WHAT THE EXERCISE ASKS |
Lines to restate from the data below: from the one containing "cyan semicircle: (204, 129)" to the one containing "cyan star: (22, 574) -> (101, 642), moved", both included. Give them again exactly, and only them.

MATERIAL PROVIDED |
━━━━━━━━━━━━━━━━━━━━
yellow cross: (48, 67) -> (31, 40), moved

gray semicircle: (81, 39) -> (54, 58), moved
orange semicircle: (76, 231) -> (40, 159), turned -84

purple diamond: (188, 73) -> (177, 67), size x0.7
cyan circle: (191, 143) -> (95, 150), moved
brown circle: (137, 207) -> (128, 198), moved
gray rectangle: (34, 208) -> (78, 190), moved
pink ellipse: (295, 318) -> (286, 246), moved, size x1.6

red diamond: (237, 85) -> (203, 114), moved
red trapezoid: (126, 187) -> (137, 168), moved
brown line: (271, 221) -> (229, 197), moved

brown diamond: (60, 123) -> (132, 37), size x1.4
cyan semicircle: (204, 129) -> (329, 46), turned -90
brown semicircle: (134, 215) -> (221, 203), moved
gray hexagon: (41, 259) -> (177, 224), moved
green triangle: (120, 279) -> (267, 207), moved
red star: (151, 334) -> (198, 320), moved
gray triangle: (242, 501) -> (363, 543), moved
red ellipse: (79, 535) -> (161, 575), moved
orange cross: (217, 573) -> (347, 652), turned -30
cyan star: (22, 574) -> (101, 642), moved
━━━━━━━━━━━━━━━━━━━━
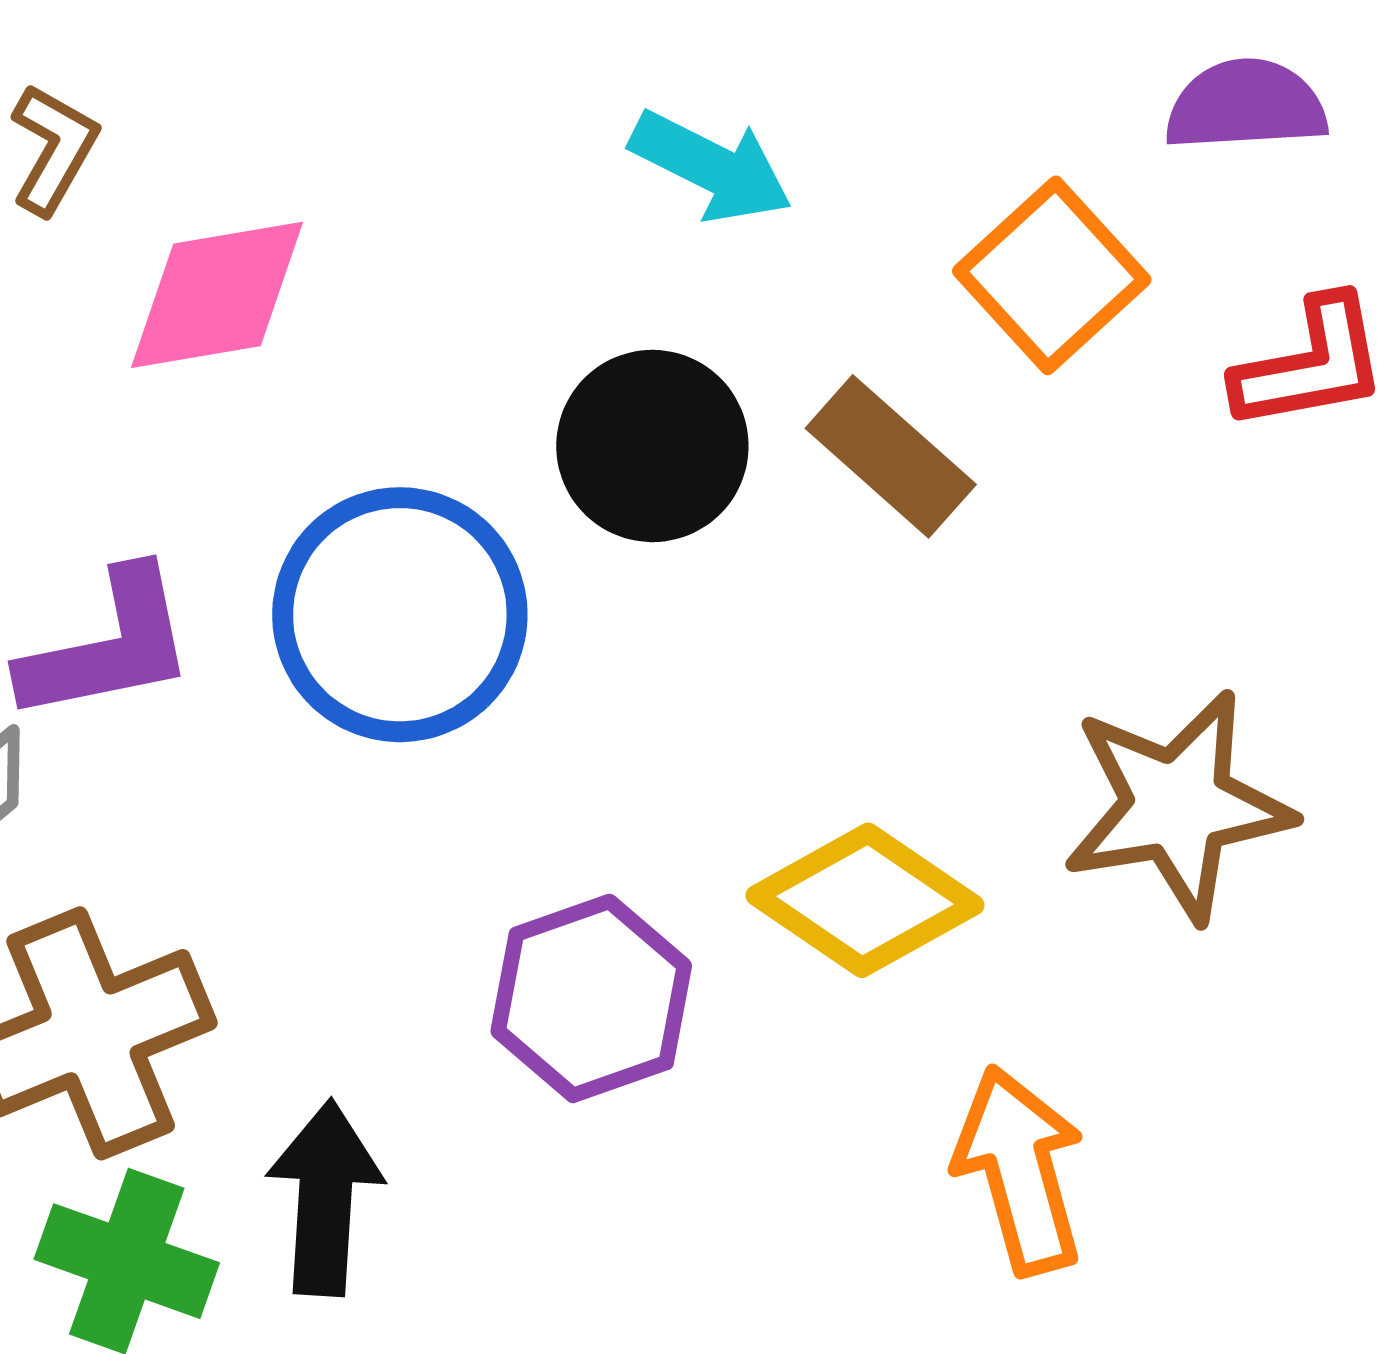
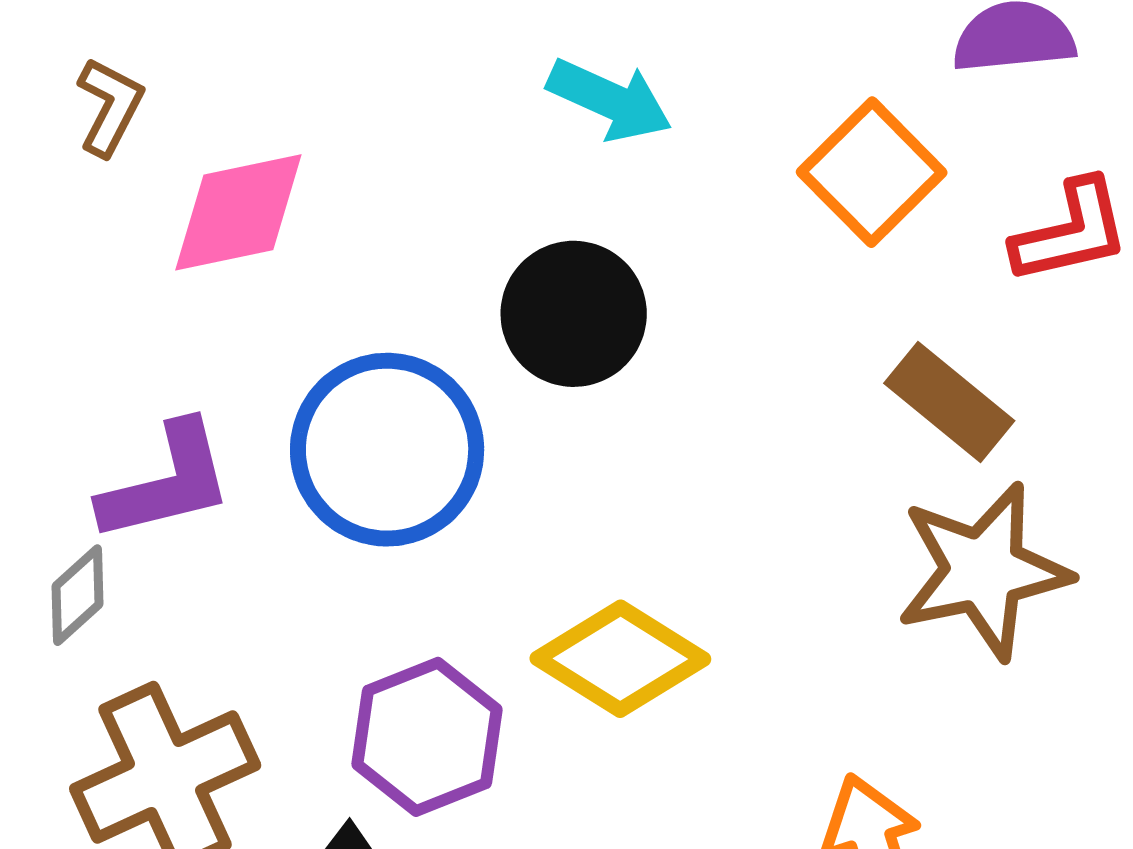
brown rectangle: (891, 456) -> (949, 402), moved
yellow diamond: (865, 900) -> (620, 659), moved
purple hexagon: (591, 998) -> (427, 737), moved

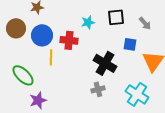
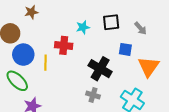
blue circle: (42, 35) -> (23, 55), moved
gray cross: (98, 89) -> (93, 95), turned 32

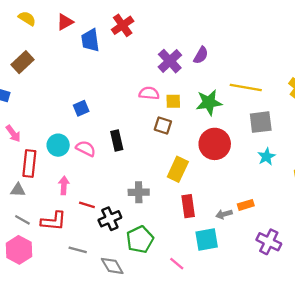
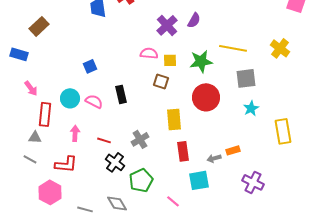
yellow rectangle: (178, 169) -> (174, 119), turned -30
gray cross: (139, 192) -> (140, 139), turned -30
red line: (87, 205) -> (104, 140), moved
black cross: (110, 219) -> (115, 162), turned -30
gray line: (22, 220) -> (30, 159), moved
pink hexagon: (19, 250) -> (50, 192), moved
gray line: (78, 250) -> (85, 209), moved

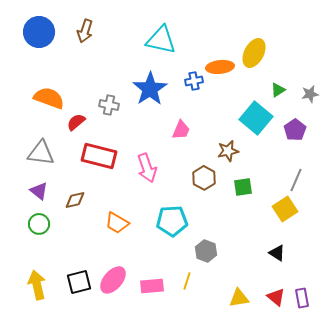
━━━━━━━━━━━━━━━━━━━━
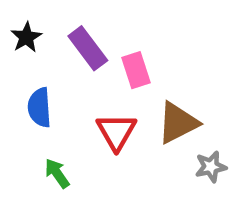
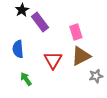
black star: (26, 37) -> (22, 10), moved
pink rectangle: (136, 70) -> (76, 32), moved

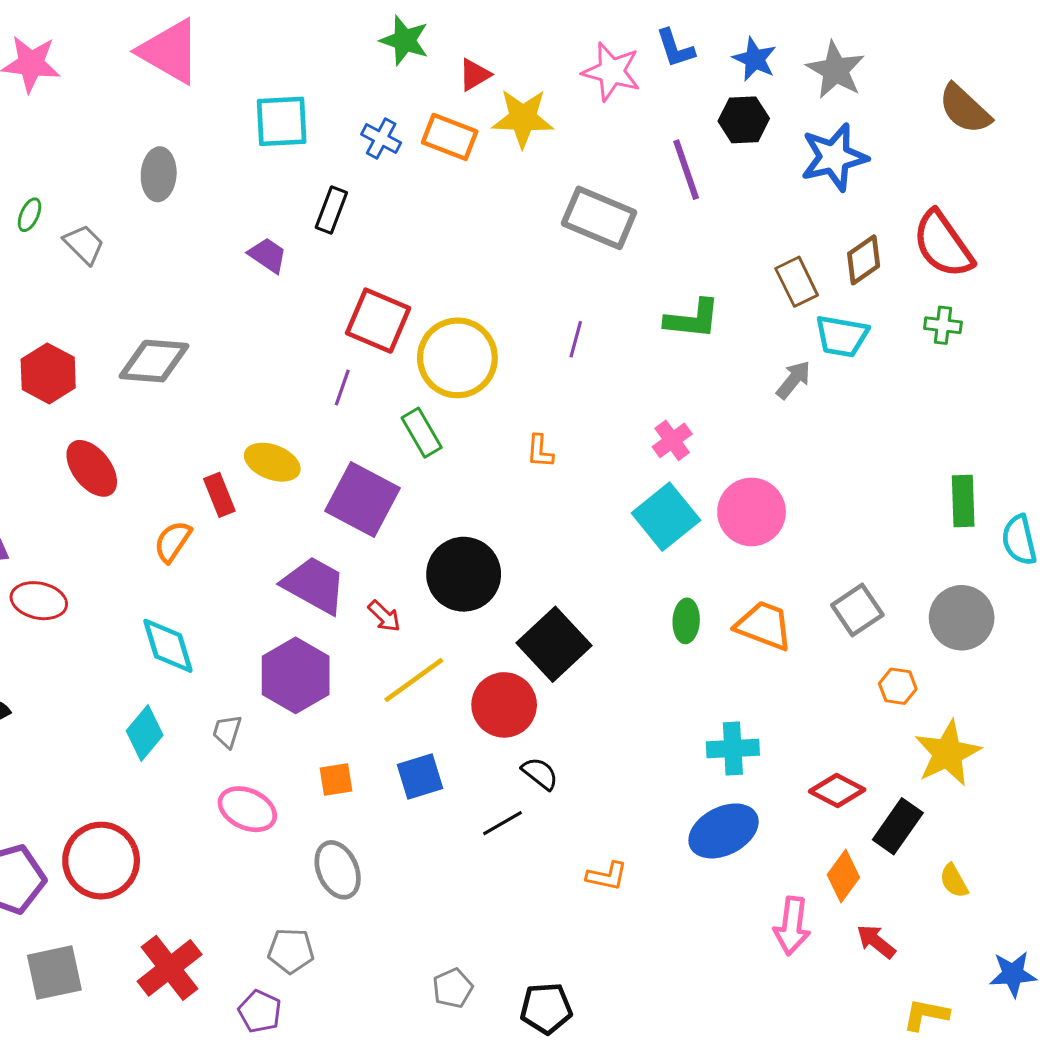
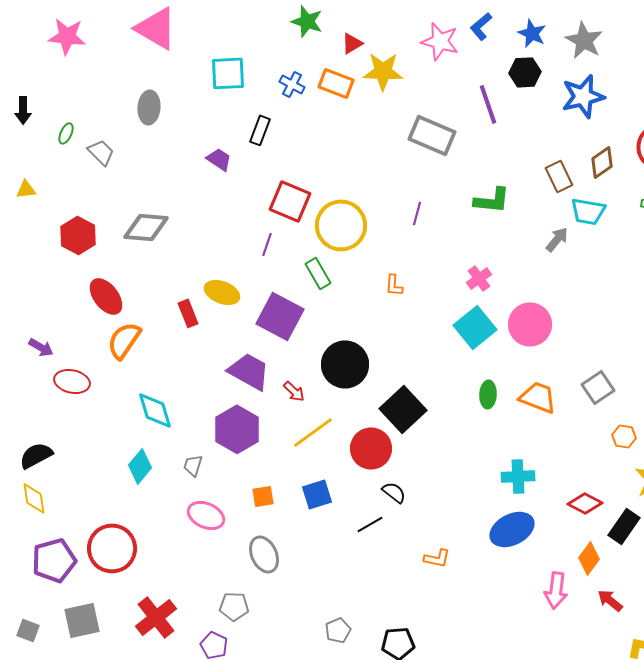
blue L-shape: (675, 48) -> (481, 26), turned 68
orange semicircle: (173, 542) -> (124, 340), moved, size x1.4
━━━━━━━━━━━━━━━━━━━━
ANSWER FOR THIS EXERCISE |
cyan semicircle: (204, 129) -> (329, 46), turned -90
brown semicircle: (134, 215) -> (221, 203), moved
gray hexagon: (41, 259) -> (177, 224), moved
green triangle: (120, 279) -> (267, 207), moved
red star: (151, 334) -> (198, 320), moved
gray triangle: (242, 501) -> (363, 543), moved
red ellipse: (79, 535) -> (161, 575), moved
orange cross: (217, 573) -> (347, 652), turned -30
cyan star: (22, 574) -> (101, 642), moved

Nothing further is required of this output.